=== Exercise details ===
Retype each line exactly as it stands, beginning at the first line of the material and finishing with the line that contains "(614, 214) = (621, 202): brown".

=== Begin Enclosure ===

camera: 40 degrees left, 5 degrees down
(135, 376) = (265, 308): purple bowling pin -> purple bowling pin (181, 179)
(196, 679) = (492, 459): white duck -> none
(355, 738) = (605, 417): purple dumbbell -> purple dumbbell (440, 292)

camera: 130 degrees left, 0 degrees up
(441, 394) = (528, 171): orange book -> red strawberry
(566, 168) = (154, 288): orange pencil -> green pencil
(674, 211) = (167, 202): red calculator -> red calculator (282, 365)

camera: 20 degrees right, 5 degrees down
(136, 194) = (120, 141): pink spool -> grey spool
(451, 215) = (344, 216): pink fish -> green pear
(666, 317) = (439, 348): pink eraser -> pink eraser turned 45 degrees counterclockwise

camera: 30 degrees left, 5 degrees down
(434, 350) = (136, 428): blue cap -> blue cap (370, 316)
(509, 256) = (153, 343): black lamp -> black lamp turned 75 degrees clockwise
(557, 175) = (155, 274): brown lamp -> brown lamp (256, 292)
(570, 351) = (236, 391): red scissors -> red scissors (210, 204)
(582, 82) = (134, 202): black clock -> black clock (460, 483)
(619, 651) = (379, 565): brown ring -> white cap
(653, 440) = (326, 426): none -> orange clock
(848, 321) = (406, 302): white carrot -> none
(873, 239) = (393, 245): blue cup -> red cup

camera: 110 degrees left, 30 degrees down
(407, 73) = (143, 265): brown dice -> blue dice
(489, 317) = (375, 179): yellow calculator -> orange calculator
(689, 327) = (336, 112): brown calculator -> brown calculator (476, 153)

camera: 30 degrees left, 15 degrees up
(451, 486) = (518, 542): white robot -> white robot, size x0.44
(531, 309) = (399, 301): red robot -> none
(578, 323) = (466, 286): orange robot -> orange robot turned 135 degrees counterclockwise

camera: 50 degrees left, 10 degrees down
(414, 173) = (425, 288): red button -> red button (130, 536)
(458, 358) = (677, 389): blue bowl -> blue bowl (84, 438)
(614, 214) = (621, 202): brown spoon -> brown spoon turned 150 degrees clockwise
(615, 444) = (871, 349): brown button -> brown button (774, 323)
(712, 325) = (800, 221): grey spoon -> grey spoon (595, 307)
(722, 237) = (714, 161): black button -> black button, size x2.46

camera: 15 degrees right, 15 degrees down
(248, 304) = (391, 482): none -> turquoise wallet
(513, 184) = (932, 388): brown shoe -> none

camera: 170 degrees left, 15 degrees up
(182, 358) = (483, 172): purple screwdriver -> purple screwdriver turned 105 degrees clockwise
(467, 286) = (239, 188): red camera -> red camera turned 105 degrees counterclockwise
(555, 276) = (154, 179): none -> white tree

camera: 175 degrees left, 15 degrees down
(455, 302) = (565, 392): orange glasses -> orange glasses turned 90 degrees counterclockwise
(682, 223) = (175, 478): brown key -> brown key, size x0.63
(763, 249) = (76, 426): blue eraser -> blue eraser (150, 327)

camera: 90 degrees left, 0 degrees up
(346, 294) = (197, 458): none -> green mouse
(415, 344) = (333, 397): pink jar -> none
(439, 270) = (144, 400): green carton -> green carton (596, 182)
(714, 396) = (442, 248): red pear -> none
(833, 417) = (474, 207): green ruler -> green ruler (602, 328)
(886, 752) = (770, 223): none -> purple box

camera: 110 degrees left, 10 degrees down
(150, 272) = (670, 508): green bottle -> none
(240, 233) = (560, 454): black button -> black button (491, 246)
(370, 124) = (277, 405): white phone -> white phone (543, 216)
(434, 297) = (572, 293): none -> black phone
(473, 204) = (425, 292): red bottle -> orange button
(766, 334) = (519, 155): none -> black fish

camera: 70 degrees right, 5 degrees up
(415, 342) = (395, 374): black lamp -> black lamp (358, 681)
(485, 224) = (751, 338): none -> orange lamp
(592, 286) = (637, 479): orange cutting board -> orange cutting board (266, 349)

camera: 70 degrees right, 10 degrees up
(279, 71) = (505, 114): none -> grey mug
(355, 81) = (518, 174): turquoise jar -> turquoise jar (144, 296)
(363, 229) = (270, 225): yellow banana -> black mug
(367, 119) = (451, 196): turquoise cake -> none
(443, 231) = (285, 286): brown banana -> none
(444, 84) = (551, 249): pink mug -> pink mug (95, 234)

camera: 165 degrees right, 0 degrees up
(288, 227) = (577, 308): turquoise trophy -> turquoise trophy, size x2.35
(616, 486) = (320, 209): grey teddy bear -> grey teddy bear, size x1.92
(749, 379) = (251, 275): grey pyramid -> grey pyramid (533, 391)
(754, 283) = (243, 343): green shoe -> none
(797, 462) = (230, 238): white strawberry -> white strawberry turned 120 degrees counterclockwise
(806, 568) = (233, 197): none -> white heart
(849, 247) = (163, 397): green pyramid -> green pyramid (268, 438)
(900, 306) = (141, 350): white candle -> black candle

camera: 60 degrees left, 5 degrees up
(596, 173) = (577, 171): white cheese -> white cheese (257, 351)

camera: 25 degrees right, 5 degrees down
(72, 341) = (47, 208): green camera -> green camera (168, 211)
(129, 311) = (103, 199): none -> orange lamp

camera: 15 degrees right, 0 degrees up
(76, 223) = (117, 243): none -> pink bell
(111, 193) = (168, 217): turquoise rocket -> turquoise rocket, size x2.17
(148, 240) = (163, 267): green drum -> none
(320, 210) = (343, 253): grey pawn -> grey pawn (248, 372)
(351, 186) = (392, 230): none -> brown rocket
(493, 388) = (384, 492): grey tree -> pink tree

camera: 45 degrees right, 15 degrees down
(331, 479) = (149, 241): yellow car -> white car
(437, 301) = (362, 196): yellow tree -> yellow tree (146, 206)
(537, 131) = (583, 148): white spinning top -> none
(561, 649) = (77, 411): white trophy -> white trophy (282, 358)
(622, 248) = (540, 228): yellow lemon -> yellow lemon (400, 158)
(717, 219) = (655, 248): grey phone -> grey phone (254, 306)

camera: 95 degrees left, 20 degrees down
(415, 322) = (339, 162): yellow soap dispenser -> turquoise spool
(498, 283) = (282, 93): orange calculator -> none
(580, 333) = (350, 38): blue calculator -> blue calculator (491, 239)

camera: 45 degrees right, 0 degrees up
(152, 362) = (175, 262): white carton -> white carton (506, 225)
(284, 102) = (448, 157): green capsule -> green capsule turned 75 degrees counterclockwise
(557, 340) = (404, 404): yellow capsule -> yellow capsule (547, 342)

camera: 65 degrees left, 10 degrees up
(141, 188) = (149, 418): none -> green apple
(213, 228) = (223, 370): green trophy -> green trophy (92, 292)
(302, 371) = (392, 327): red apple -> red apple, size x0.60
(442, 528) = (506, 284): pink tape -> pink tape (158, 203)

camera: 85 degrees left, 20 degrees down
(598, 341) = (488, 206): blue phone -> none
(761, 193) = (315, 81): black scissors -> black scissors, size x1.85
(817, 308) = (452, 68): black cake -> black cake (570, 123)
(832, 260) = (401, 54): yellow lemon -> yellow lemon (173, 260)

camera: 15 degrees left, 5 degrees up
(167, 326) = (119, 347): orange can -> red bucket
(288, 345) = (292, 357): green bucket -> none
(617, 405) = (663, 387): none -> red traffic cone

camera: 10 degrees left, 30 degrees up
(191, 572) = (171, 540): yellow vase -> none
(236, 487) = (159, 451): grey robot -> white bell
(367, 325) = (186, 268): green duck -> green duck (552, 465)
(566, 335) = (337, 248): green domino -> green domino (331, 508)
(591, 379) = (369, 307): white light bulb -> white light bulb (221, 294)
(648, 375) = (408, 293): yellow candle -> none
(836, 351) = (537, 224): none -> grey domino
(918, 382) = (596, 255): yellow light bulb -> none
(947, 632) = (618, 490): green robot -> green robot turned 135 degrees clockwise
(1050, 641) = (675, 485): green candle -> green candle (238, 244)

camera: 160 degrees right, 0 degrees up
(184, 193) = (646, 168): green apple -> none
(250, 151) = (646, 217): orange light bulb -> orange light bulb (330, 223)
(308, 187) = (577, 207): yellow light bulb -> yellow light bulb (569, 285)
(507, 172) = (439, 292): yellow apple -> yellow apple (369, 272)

=== End Enclosure ===

=== Response area ===
camera: 40 degrees left, 5 degrees down
(135, 376) = (265, 308): purple bowling pin -> purple bowling pin (181, 179)
(196, 679) = (492, 459): white duck -> none
(355, 738) = (605, 417): purple dumbbell -> purple dumbbell (440, 292)

camera: 130 degrees left, 0 degrees up
(441, 394) = (528, 171): orange book -> red strawberry
(566, 168) = (154, 288): orange pencil -> green pencil
(674, 211) = (167, 202): red calculator -> red calculator (282, 365)

camera: 20 degrees right, 5 degrees down
(136, 194) = (120, 141): pink spool -> grey spool
(451, 215) = (344, 216): pink fish -> green pear
(666, 317) = (439, 348): pink eraser -> pink eraser turned 45 degrees counterclockwise

camera: 30 degrees left, 5 degrees down
(434, 350) = (136, 428): blue cap -> blue cap (370, 316)
(509, 256) = (153, 343): black lamp -> black lamp turned 75 degrees clockwise
(557, 175) = (155, 274): brown lamp -> brown lamp (256, 292)
(570, 351) = (236, 391): red scissors -> red scissors (210, 204)
(582, 82) = (134, 202): black clock -> black clock (460, 483)
(619, 651) = (379, 565): brown ring -> white cap
(653, 440) = (326, 426): none -> orange clock
(848, 321) = (406, 302): white carrot -> none
(873, 239) = (393, 245): blue cup -> red cup

camera: 110 degrees left, 30 degrees down
(407, 73) = (143, 265): brown dice -> blue dice
(489, 317) = (375, 179): yellow calculator -> orange calculator
(689, 327) = (336, 112): brown calculator -> brown calculator (476, 153)

camera: 30 degrees left, 15 degrees up
(451, 486) = (518, 542): white robot -> white robot, size x0.44
(531, 309) = (399, 301): red robot -> none
(578, 323) = (466, 286): orange robot -> orange robot turned 135 degrees counterclockwise

camera: 50 degrees left, 10 degrees down
(414, 173) = (425, 288): red button -> red button (130, 536)
(458, 358) = (677, 389): blue bowl -> blue bowl (84, 438)
(614, 214) = (621, 202): brown spoon -> brown spoon turned 150 degrees clockwise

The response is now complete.